Exercise instructions — Print the whole listing below again, exactly as given.

Listed records —
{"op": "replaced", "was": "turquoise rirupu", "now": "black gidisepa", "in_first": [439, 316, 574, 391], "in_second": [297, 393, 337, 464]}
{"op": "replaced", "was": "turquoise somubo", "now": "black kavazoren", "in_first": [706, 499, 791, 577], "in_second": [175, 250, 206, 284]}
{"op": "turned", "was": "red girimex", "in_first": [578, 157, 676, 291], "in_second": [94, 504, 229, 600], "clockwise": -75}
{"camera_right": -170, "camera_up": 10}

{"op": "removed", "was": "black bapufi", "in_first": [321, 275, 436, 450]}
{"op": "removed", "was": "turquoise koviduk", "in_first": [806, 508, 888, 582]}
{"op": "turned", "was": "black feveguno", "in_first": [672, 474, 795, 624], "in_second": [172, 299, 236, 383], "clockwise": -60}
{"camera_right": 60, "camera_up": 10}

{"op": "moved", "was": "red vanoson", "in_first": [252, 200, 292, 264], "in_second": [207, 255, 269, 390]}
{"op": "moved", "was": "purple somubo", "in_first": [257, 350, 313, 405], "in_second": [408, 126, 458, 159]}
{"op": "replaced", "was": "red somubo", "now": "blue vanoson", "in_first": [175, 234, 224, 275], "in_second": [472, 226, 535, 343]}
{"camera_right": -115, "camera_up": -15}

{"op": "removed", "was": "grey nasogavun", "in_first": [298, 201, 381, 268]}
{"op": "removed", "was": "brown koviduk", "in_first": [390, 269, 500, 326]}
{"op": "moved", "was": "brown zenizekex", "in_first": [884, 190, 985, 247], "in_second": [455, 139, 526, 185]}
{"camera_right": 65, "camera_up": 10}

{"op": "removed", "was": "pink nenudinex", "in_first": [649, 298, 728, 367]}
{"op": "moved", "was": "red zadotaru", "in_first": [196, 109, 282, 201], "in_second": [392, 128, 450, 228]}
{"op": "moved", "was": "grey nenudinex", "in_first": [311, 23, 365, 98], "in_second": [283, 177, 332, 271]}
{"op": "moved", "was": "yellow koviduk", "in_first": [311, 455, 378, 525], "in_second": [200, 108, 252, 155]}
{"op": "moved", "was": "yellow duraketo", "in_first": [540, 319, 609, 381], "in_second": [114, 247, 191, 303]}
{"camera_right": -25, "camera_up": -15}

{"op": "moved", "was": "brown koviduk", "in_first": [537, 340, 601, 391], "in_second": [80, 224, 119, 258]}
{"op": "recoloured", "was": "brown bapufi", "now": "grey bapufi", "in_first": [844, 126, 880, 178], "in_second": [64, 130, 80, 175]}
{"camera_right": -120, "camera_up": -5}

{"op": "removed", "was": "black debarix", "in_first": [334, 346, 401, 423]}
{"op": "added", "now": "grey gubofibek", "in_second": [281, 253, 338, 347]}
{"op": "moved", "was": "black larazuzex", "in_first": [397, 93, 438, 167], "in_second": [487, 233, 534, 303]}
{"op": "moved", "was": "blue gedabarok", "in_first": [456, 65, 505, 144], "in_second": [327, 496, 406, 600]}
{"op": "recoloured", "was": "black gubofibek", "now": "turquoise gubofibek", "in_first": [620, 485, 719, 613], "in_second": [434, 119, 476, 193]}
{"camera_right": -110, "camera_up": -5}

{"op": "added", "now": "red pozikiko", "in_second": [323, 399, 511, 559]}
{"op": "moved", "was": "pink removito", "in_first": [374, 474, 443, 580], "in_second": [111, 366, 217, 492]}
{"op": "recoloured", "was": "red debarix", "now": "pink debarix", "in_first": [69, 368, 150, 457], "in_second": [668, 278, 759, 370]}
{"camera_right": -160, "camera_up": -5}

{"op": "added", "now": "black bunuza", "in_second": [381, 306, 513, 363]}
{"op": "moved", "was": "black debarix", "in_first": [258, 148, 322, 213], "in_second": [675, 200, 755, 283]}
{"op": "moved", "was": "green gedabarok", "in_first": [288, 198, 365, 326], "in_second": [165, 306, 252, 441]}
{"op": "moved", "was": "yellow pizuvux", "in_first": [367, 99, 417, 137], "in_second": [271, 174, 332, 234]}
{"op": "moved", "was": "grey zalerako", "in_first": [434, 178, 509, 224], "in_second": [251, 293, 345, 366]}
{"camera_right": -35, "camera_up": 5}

Your solution —
{"op": "replaced", "was": "turquoise rirupu", "now": "black gidisepa", "in_first": [439, 316, 574, 391], "in_second": [297, 393, 337, 464]}
{"op": "replaced", "was": "turquoise somubo", "now": "black kavazoren", "in_first": [706, 499, 791, 577], "in_second": [175, 250, 206, 284]}
{"op": "turned", "was": "red girimex", "in_first": [578, 157, 676, 291], "in_second": [94, 504, 229, 600], "clockwise": -75}
{"camera_right": -170, "camera_up": 10}

{"op": "removed", "was": "black bapufi", "in_first": [321, 275, 436, 450]}
{"op": "removed", "was": "turquoise koviduk", "in_first": [806, 508, 888, 582]}
{"op": "turned", "was": "black feveguno", "in_first": [672, 474, 795, 624], "in_second": [172, 299, 236, 383], "clockwise": -60}
{"camera_right": 60, "camera_up": 10}

{"op": "moved", "was": "red vanoson", "in_first": [252, 200, 292, 264], "in_second": [207, 255, 269, 390]}
{"op": "moved", "was": "purple somubo", "in_first": [257, 350, 313, 405], "in_second": [408, 126, 458, 159]}
{"op": "replaced", "was": "red somubo", "now": "blue vanoson", "in_first": [175, 234, 224, 275], "in_second": [472, 226, 535, 343]}
{"camera_right": -115, "camera_up": -15}

{"op": "removed", "was": "grey nasogavun", "in_first": [298, 201, 381, 268]}
{"op": "removed", "was": "brown koviduk", "in_first": [390, 269, 500, 326]}
{"op": "moved", "was": "brown zenizekex", "in_first": [884, 190, 985, 247], "in_second": [455, 139, 526, 185]}
{"camera_right": 65, "camera_up": 10}

{"op": "removed", "was": "pink nenudinex", "in_first": [649, 298, 728, 367]}
{"op": "moved", "was": "red zadotaru", "in_first": [196, 109, 282, 201], "in_second": [392, 128, 450, 228]}
{"op": "moved", "was": "grey nenudinex", "in_first": [311, 23, 365, 98], "in_second": [283, 177, 332, 271]}
{"op": "moved", "was": "yellow koviduk", "in_first": [311, 455, 378, 525], "in_second": [200, 108, 252, 155]}
{"op": "moved", "was": "yellow duraketo", "in_first": [540, 319, 609, 381], "in_second": [114, 247, 191, 303]}
{"camera_right": -25, "camera_up": -15}

{"op": "moved", "was": "brown koviduk", "in_first": [537, 340, 601, 391], "in_second": [80, 224, 119, 258]}
{"op": "recoloured", "was": "brown bapufi", "now": "grey bapufi", "in_first": [844, 126, 880, 178], "in_second": [64, 130, 80, 175]}
{"camera_right": -120, "camera_up": -5}

{"op": "removed", "was": "black debarix", "in_first": [334, 346, 401, 423]}
{"op": "added", "now": "grey gubofibek", "in_second": [281, 253, 338, 347]}
{"op": "moved", "was": "black larazuzex", "in_first": [397, 93, 438, 167], "in_second": [487, 233, 534, 303]}
{"op": "moved", "was": "blue gedabarok", "in_first": [456, 65, 505, 144], "in_second": [327, 496, 406, 600]}
{"op": "recoloured", "was": "black gubofibek", "now": "turquoise gubofibek", "in_first": [620, 485, 719, 613], "in_second": [434, 119, 476, 193]}
{"camera_right": -110, "camera_up": -5}

{"op": "added", "now": "red pozikiko", "in_second": [323, 399, 511, 559]}
{"op": "moved", "was": "pink removito", "in_first": [374, 474, 443, 580], "in_second": [111, 366, 217, 492]}
{"op": "recoloured", "was": "red debarix", "now": "pink debarix", "in_first": [69, 368, 150, 457], "in_second": [668, 278, 759, 370]}
{"camera_right": -160, "camera_up": -5}

{"op": "added", "now": "black bunuza", "in_second": [381, 306, 513, 363]}
{"op": "moved", "was": "black debarix", "in_first": [258, 148, 322, 213], "in_second": [675, 200, 755, 283]}
{"op": "moved", "was": "green gedabarok", "in_first": [288, 198, 365, 326], "in_second": [165, 306, 252, 441]}
{"op": "moved", "was": "yellow pizuvux", "in_first": [367, 99, 417, 137], "in_second": [271, 174, 332, 234]}
{"op": "moved", "was": "grey zalerako", "in_first": [434, 178, 509, 224], "in_second": [251, 293, 345, 366]}
{"camera_right": -35, "camera_up": 5}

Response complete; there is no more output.